* WHAT THE TASK REQUIRES *
Line by line, return the listing exactly, without any of the images.

* DATA BLOCK *
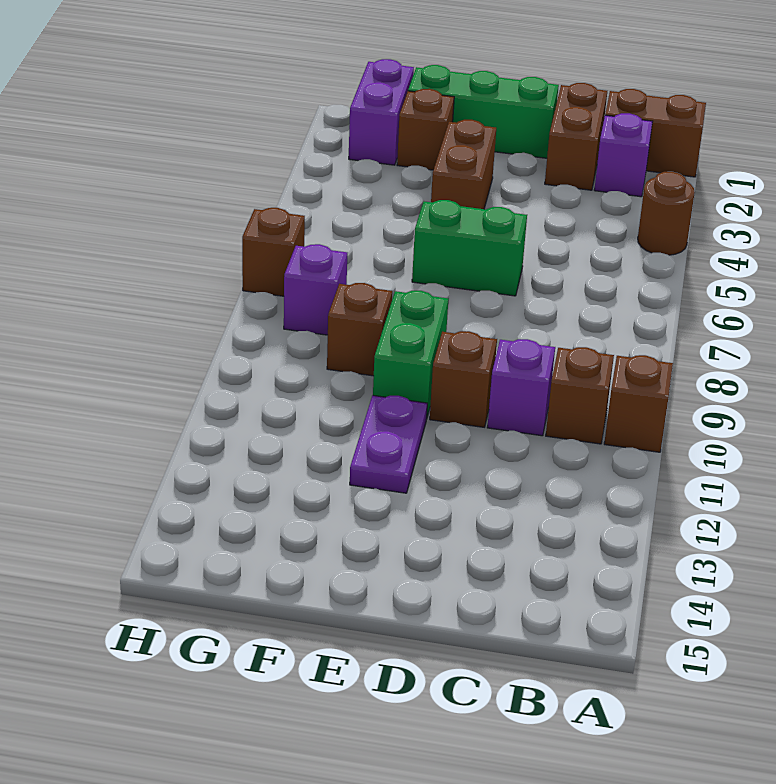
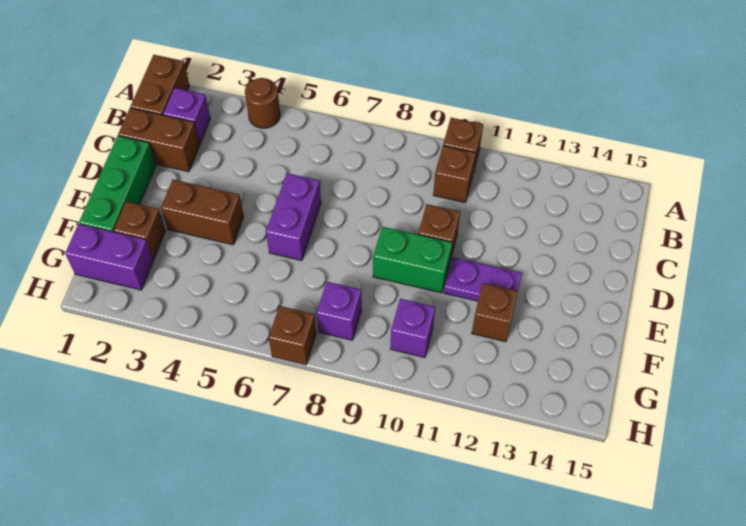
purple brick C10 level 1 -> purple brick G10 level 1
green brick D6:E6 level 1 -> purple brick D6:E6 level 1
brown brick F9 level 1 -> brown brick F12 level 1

* RESULT FOR THIS EXERCISE *
purple brick C10 level 1 -> purple brick G10 level 1
green brick D6:E6 level 1 -> purple brick D6:E6 level 1
brown brick F9 level 1 -> brown brick F12 level 1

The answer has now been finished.